Object transformation records

------------------------

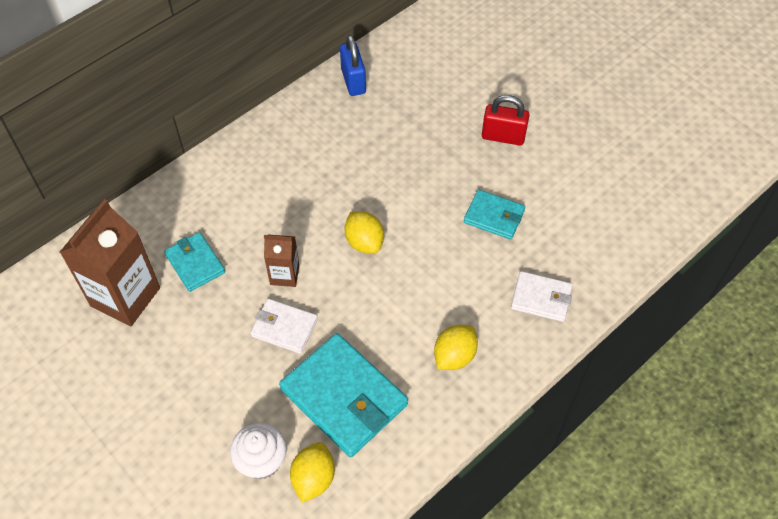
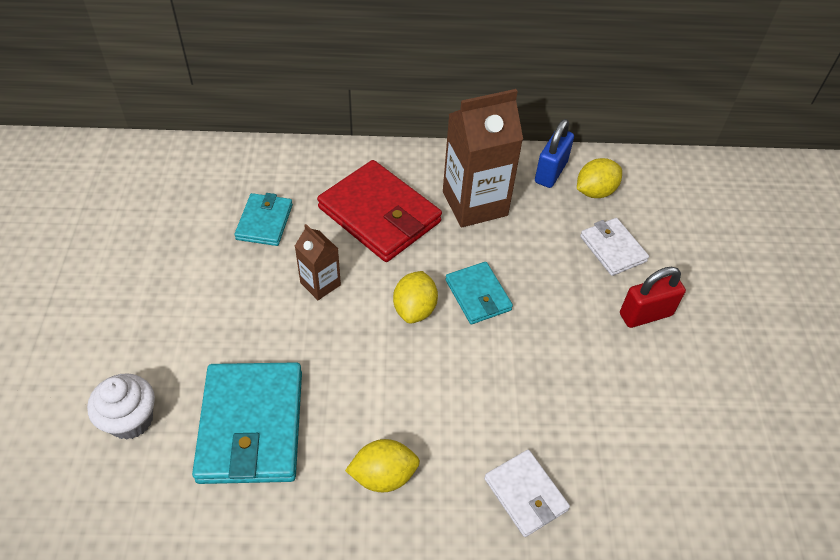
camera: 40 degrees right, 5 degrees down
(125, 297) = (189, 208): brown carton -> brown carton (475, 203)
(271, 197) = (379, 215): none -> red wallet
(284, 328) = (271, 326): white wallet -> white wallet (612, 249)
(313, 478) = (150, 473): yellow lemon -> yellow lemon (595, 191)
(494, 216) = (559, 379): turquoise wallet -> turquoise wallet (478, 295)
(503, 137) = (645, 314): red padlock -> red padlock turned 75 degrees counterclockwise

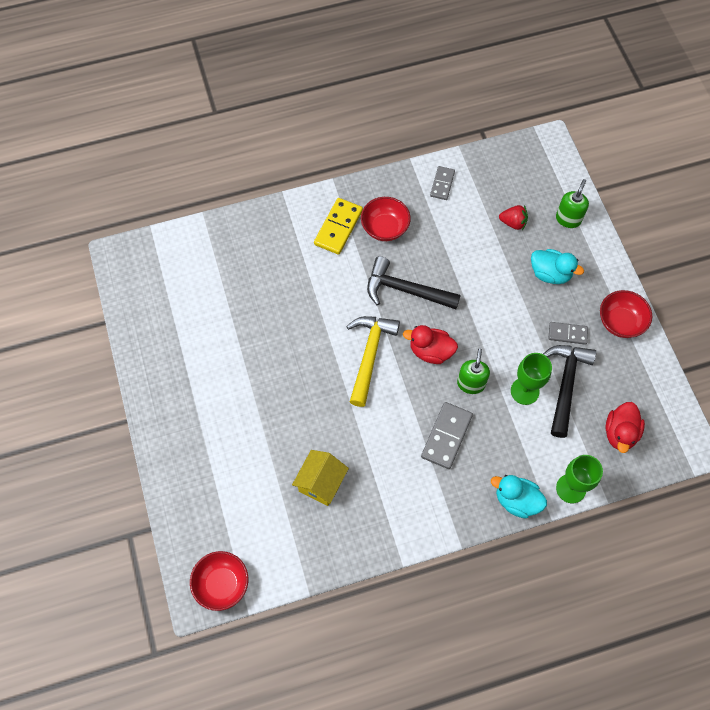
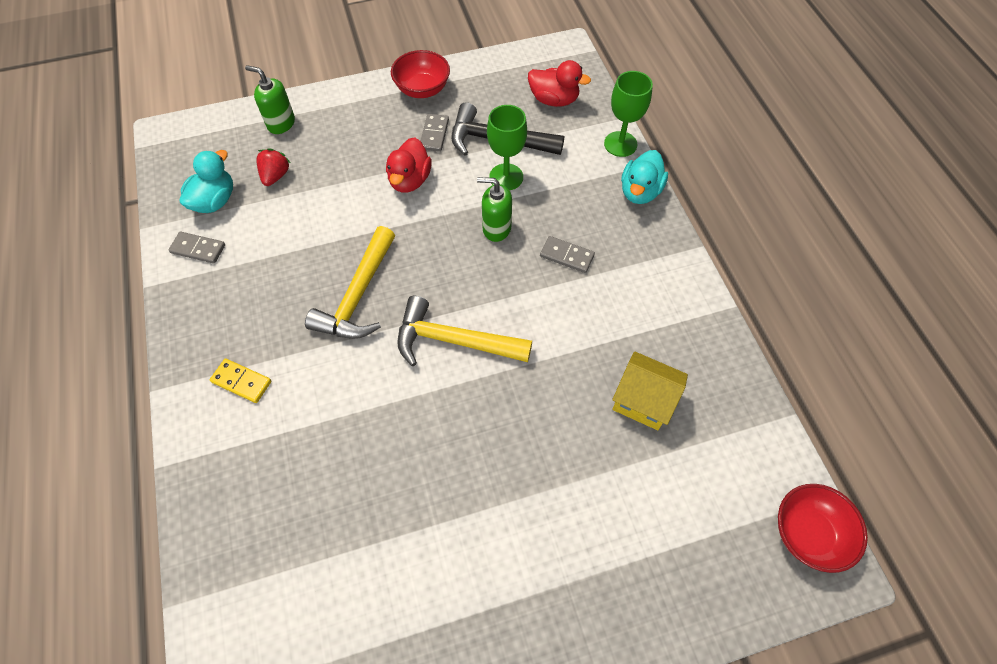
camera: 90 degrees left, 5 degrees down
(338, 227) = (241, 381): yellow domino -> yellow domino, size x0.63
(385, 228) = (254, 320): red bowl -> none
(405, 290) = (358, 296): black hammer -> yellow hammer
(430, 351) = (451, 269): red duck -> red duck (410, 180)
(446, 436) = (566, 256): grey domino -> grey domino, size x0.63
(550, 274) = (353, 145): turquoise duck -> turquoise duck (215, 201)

------------------------

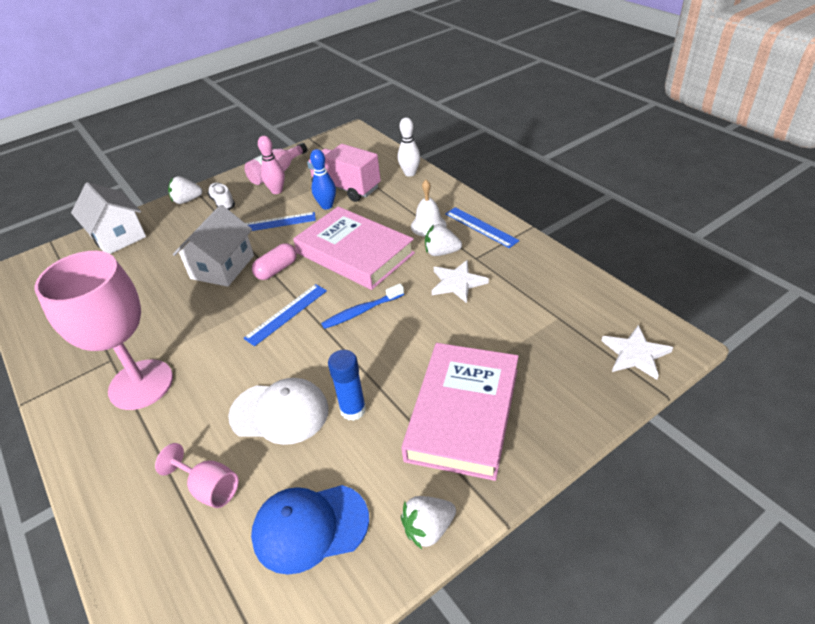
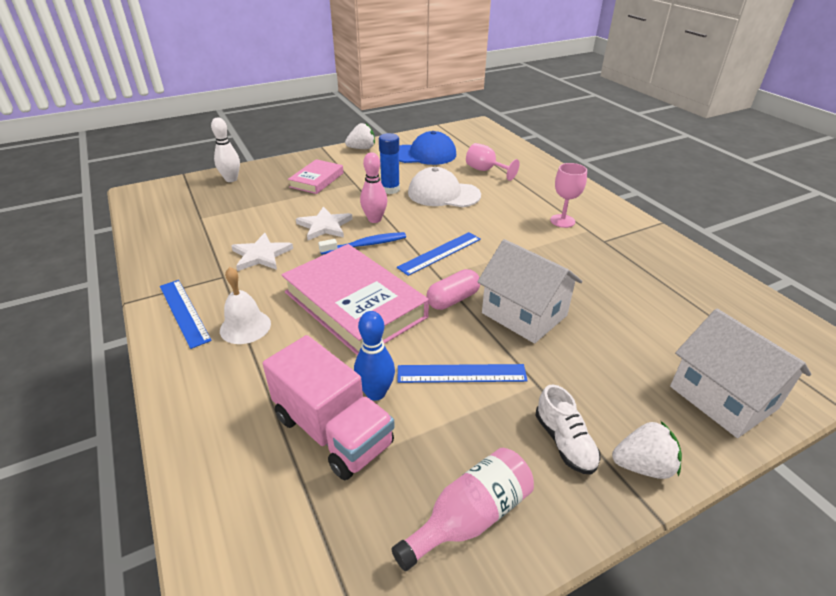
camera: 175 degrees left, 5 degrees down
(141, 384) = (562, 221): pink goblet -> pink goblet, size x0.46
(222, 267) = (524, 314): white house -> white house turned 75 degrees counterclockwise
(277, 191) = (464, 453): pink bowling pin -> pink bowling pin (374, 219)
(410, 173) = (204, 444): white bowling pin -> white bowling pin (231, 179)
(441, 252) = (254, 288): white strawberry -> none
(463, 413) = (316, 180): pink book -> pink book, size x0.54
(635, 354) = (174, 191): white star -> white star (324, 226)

------------------------

(Instruction)
Your answer should be only the number of lines in the entries above that hold the string "turned".

(Task answer)
2